- Task objective
Can you reproduce word for word everything from the first line below down to the line containing "GRU: 6:49 -> none", with that line included?

□ □ □

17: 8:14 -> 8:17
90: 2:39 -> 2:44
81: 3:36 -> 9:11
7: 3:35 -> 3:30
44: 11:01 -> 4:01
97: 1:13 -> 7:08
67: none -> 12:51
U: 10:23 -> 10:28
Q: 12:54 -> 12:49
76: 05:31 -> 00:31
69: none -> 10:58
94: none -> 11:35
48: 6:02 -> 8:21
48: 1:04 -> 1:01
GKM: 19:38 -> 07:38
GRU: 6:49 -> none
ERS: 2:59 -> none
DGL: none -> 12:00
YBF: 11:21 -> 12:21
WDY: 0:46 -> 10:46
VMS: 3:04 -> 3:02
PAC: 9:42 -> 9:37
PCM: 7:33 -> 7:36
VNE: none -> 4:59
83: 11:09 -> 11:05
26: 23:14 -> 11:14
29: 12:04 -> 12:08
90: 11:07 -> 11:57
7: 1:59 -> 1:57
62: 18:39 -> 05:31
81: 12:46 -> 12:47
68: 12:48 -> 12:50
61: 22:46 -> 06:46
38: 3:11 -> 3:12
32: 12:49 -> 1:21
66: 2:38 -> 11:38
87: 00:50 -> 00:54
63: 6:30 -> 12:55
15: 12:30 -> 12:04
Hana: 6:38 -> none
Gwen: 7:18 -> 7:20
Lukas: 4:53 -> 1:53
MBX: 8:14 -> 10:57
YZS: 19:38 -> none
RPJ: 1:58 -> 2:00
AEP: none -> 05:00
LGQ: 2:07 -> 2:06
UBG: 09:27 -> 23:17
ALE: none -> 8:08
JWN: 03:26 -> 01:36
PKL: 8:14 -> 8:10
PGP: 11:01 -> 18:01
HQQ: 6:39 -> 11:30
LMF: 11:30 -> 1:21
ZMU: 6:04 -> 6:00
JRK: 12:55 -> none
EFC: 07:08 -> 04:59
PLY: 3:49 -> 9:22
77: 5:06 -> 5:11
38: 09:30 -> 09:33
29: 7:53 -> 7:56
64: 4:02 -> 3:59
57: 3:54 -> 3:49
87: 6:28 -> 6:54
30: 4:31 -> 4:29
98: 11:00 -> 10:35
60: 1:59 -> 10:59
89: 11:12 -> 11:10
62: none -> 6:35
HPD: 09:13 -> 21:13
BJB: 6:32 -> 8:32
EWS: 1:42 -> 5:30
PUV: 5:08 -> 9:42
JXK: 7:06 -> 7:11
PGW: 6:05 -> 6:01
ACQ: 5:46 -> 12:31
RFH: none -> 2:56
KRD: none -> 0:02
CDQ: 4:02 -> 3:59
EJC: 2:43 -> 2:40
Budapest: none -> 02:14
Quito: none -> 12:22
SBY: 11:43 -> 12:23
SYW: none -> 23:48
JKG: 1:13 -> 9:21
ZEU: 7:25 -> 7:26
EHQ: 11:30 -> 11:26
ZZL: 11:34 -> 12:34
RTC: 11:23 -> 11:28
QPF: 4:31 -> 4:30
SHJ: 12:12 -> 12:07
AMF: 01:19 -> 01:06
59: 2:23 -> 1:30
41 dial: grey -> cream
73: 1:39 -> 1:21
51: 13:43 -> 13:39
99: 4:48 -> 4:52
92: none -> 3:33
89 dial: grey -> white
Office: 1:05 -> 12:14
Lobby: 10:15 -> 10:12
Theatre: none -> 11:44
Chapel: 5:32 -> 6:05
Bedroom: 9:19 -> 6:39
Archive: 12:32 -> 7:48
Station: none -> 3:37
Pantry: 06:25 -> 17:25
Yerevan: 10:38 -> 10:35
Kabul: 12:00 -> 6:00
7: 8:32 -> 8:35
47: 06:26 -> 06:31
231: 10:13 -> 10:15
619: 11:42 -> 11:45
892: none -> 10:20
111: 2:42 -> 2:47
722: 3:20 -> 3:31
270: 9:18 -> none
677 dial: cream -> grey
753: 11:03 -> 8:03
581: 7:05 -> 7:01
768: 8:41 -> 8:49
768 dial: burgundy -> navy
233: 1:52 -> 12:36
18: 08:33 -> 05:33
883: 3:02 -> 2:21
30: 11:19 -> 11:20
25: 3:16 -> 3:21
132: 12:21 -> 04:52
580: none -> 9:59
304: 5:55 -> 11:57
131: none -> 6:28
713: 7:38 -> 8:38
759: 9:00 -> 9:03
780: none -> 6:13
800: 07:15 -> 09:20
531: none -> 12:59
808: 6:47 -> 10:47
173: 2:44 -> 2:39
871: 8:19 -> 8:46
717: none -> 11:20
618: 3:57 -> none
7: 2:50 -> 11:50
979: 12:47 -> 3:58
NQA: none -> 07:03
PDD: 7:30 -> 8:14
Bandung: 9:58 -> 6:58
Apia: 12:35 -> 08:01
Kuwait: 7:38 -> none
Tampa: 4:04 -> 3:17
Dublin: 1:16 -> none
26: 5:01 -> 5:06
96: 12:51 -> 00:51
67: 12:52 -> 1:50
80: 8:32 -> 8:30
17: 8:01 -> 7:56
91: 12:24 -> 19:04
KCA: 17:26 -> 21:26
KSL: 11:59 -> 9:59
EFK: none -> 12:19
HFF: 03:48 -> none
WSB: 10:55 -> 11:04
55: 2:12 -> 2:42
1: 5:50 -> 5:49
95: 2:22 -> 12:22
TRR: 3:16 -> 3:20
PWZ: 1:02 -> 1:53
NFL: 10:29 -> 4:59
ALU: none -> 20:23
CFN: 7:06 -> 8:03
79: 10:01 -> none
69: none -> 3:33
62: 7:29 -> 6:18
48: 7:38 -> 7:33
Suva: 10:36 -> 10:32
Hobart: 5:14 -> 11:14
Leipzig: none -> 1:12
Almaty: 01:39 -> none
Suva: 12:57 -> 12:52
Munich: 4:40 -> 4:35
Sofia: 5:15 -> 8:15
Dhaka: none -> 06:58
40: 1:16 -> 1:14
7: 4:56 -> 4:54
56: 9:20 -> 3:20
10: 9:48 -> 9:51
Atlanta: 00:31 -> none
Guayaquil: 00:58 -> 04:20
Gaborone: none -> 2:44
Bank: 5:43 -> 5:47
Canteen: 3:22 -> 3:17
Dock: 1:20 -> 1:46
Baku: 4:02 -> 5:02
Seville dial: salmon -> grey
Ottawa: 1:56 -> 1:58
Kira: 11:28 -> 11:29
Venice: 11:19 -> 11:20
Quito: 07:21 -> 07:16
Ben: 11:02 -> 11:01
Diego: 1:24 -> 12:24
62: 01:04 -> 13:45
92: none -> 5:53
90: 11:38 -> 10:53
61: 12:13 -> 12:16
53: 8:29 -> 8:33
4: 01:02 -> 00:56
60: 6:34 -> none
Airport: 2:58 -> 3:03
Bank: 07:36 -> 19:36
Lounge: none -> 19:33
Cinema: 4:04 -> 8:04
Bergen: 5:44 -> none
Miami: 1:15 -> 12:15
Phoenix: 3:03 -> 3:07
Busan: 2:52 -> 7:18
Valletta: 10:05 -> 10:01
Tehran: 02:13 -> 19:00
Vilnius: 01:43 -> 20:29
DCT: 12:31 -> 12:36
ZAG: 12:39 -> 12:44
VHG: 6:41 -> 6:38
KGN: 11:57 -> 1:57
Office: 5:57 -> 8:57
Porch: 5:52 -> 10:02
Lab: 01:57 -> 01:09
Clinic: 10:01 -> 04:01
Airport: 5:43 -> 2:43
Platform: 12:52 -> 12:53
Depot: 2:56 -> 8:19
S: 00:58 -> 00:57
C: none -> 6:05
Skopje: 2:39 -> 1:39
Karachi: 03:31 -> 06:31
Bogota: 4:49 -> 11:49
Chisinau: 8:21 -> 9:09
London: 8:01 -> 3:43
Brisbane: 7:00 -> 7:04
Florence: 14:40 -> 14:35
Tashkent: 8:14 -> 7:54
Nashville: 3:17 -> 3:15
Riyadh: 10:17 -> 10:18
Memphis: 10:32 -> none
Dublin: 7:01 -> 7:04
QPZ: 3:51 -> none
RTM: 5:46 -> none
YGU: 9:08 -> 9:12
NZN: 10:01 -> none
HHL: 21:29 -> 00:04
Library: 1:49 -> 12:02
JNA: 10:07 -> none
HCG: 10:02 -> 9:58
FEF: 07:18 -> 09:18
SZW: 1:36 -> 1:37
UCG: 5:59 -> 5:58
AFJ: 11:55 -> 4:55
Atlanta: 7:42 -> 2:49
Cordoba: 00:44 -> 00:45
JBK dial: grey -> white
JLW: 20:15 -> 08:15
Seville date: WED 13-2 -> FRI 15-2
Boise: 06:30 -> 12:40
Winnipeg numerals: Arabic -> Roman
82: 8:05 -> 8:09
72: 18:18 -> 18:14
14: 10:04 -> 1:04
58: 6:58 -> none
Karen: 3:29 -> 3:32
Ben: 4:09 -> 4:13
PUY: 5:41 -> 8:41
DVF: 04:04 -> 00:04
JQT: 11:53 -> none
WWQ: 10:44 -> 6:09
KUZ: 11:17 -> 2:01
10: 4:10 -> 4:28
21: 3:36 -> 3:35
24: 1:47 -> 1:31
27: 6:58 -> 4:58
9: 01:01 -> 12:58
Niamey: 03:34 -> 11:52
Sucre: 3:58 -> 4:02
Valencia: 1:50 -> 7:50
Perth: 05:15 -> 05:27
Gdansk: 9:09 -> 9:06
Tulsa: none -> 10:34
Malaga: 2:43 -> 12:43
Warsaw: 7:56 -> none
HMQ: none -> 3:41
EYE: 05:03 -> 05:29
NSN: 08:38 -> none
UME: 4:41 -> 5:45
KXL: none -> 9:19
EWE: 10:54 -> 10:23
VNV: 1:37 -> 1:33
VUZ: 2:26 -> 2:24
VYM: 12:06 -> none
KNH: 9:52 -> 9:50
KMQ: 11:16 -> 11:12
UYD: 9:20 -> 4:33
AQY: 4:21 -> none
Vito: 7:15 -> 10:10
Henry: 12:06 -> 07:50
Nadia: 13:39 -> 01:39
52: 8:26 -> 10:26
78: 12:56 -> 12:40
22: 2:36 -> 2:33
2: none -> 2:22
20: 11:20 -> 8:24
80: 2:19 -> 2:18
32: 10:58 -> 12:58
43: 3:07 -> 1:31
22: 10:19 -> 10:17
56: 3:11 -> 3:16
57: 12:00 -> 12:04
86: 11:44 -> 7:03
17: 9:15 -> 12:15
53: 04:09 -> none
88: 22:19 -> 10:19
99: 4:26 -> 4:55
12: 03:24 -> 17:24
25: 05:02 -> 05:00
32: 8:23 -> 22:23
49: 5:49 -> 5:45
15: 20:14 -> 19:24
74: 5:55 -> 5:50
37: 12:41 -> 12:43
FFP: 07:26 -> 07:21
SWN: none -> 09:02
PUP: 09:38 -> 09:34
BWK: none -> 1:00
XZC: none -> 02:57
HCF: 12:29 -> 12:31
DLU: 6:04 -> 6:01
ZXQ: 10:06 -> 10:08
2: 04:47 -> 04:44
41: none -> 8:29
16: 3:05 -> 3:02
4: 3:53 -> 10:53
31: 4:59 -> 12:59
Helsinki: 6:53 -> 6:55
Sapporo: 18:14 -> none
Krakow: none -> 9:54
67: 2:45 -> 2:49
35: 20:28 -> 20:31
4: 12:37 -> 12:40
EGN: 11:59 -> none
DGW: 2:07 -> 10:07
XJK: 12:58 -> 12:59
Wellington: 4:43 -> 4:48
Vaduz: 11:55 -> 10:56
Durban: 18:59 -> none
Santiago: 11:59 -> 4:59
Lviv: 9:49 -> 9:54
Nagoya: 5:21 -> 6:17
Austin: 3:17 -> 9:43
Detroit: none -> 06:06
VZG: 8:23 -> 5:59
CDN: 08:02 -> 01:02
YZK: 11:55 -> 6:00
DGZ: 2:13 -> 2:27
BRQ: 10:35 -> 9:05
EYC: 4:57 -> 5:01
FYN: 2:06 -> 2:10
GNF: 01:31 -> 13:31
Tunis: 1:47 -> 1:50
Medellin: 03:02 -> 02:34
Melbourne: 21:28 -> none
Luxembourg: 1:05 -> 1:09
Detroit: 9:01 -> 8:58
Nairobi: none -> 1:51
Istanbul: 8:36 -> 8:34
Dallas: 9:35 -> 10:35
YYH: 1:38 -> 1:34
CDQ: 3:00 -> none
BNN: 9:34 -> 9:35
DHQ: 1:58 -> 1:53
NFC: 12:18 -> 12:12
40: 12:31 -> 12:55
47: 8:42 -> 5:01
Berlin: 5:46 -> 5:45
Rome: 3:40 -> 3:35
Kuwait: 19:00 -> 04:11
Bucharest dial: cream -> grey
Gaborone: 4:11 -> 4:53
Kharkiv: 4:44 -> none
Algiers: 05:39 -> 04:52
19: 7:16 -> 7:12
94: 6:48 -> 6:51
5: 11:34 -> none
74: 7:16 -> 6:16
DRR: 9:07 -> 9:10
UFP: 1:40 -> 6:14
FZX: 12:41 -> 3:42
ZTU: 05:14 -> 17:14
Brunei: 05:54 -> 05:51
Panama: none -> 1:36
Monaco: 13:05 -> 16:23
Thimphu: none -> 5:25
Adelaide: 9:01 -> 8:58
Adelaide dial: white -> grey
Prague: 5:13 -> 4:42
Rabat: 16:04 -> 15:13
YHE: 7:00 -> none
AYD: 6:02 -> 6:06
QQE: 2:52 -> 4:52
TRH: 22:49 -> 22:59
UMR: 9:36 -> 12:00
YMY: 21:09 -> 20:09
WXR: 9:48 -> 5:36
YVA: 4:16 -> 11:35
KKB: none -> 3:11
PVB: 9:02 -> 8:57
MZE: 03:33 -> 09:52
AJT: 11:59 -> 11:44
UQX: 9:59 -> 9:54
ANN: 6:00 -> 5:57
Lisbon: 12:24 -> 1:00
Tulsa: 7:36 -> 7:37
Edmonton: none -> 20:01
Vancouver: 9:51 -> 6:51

□ □ □

- Reply to the exercise
17: 8:14 -> 8:17
90: 2:39 -> 2:44
81: 3:36 -> 9:11
7: 3:35 -> 3:30
44: 11:01 -> 4:01
97: 1:13 -> 7:08
67: none -> 12:51
U: 10:23 -> 10:28
Q: 12:54 -> 12:49
76: 05:31 -> 00:31
69: none -> 10:58
94: none -> 11:35
48: 6:02 -> 8:21
48: 1:04 -> 1:01
GKM: 19:38 -> 07:38
GRU: 6:49 -> none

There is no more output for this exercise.